** Start **

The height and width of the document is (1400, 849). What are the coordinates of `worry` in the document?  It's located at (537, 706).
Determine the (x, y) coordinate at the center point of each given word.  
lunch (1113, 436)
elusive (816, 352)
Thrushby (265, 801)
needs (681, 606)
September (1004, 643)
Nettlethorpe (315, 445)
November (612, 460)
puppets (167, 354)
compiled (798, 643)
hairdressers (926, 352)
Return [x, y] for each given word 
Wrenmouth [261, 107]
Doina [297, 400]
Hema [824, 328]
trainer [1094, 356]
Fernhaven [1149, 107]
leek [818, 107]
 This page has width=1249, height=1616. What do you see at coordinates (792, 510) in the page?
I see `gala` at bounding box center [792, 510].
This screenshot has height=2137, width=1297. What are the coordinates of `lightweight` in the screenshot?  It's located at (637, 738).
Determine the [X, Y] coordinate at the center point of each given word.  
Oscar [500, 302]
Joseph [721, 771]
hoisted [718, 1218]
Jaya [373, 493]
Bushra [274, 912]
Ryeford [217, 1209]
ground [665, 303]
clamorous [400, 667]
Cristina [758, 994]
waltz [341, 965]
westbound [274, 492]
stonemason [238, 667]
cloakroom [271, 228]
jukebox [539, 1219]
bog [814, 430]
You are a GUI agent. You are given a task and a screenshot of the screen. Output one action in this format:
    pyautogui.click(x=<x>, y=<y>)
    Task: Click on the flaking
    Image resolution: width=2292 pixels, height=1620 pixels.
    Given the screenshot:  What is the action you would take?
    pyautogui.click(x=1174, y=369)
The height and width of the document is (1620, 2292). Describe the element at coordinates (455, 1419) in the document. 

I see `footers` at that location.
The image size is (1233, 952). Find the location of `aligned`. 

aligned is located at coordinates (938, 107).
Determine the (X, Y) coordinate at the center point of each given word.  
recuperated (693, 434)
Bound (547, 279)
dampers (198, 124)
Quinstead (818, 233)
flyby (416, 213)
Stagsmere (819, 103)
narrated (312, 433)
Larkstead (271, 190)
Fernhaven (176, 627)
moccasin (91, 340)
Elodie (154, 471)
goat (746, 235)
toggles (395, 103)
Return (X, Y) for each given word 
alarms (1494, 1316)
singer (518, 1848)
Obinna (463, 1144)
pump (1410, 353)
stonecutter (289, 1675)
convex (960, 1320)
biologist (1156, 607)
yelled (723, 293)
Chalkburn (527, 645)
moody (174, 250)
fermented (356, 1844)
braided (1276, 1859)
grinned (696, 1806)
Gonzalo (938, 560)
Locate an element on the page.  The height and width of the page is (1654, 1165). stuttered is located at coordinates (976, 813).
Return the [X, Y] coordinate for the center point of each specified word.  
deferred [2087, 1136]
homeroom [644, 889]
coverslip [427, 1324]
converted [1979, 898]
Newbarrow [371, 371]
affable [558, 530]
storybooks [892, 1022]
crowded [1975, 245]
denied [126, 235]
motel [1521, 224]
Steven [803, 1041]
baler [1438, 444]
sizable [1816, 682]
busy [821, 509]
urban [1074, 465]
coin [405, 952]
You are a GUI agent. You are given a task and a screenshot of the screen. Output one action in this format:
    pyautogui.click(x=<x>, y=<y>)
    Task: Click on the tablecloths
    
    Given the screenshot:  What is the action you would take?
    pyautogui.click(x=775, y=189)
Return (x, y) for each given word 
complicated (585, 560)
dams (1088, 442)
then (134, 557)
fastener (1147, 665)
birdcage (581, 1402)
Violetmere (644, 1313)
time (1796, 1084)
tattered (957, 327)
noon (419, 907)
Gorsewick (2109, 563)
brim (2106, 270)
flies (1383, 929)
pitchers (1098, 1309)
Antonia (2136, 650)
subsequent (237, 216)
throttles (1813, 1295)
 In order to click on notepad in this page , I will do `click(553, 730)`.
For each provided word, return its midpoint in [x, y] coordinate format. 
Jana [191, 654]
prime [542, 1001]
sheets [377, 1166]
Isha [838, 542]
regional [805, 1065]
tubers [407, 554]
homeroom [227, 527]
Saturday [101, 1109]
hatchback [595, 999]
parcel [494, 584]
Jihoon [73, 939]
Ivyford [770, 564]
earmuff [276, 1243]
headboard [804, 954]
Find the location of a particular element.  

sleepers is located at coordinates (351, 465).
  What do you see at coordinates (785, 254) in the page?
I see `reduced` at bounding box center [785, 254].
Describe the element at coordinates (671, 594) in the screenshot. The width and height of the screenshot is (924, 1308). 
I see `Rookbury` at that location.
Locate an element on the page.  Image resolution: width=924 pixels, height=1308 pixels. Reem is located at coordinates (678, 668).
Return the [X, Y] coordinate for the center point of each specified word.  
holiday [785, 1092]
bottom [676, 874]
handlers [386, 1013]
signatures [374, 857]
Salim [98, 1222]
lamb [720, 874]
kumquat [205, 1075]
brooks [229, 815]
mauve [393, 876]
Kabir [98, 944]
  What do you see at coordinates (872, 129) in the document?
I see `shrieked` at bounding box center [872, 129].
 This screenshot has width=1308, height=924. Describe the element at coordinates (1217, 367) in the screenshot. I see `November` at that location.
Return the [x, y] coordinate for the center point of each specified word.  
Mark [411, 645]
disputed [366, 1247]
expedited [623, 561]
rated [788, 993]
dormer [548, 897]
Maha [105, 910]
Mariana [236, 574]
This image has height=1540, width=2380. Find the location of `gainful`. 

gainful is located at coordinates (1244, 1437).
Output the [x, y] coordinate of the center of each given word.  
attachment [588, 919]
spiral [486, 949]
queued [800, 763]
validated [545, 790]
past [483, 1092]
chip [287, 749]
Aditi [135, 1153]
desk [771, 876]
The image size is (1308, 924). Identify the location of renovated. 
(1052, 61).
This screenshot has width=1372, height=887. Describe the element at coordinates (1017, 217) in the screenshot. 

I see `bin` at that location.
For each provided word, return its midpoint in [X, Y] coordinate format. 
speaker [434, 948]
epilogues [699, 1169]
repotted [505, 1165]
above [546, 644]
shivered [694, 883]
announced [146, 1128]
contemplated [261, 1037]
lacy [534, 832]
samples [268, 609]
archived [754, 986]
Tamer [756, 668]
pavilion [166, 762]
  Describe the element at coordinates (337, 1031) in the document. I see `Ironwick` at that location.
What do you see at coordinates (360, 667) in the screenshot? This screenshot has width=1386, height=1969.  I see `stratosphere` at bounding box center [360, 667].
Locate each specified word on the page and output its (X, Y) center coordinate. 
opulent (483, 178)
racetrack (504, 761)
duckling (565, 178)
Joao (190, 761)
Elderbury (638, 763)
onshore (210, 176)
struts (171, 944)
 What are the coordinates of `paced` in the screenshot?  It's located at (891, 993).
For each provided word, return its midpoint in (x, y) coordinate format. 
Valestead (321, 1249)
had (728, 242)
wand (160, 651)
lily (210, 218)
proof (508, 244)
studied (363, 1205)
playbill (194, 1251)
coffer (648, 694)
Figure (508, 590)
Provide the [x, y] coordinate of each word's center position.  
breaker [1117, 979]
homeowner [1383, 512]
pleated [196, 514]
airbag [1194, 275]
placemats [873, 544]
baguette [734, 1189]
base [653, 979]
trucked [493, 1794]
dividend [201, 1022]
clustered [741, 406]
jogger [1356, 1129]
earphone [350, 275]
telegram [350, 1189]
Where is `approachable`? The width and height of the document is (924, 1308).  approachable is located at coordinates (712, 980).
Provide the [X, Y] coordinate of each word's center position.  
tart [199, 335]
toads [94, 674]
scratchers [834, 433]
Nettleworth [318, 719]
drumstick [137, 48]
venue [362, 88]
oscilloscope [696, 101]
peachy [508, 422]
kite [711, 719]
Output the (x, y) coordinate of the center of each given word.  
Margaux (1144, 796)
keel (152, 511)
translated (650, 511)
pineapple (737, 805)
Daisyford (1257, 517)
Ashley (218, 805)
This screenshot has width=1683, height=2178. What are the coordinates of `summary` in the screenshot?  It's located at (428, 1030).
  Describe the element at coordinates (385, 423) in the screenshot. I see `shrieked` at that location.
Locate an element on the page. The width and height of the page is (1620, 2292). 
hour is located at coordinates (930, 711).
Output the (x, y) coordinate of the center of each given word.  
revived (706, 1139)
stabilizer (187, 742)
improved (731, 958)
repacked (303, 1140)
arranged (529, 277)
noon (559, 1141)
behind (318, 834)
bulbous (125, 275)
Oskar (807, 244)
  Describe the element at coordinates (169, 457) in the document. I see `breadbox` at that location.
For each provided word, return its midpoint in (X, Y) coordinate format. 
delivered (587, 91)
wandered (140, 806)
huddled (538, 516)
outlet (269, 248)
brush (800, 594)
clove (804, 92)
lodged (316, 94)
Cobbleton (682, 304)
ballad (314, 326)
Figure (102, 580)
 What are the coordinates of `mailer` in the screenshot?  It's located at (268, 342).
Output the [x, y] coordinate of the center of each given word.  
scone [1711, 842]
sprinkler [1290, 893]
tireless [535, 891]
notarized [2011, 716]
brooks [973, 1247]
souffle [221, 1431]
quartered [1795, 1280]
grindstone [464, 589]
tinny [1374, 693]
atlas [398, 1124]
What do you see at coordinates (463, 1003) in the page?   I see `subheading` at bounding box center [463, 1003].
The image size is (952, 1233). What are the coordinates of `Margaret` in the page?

** End **

• _INSTRUCTIONS FOR THE TASK_:
Copy out the items above word for word, starting with the line that contains "wandered (140, 806)" and going on through the line that contains "atlas [398, 1124]", both included.

• _EXERCISE RESPONSE_:
wandered (140, 806)
huddled (538, 516)
outlet (269, 248)
brush (800, 594)
clove (804, 92)
lodged (316, 94)
Cobbleton (682, 304)
ballad (314, 326)
Figure (102, 580)
 What are the coordinates of `mailer` in the screenshot?  It's located at (268, 342).
Output the [x, y] coordinate of the center of each given word.  
scone [1711, 842]
sprinkler [1290, 893]
tireless [535, 891]
notarized [2011, 716]
brooks [973, 1247]
souffle [221, 1431]
quartered [1795, 1280]
grindstone [464, 589]
tinny [1374, 693]
atlas [398, 1124]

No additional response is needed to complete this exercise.